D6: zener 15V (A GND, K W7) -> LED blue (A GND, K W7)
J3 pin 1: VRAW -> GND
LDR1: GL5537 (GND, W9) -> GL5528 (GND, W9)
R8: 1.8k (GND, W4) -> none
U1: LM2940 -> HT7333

++++++++++

> The task:
Reproduce only the lines running from the one that contains "J3 pin 1: VRAW -> GND" to the last line of the records.

> Task solution:
J3 pin 1: VRAW -> GND
LDR1: GL5537 (GND, W9) -> GL5528 (GND, W9)
R8: 1.8k (GND, W4) -> none
U1: LM2940 -> HT7333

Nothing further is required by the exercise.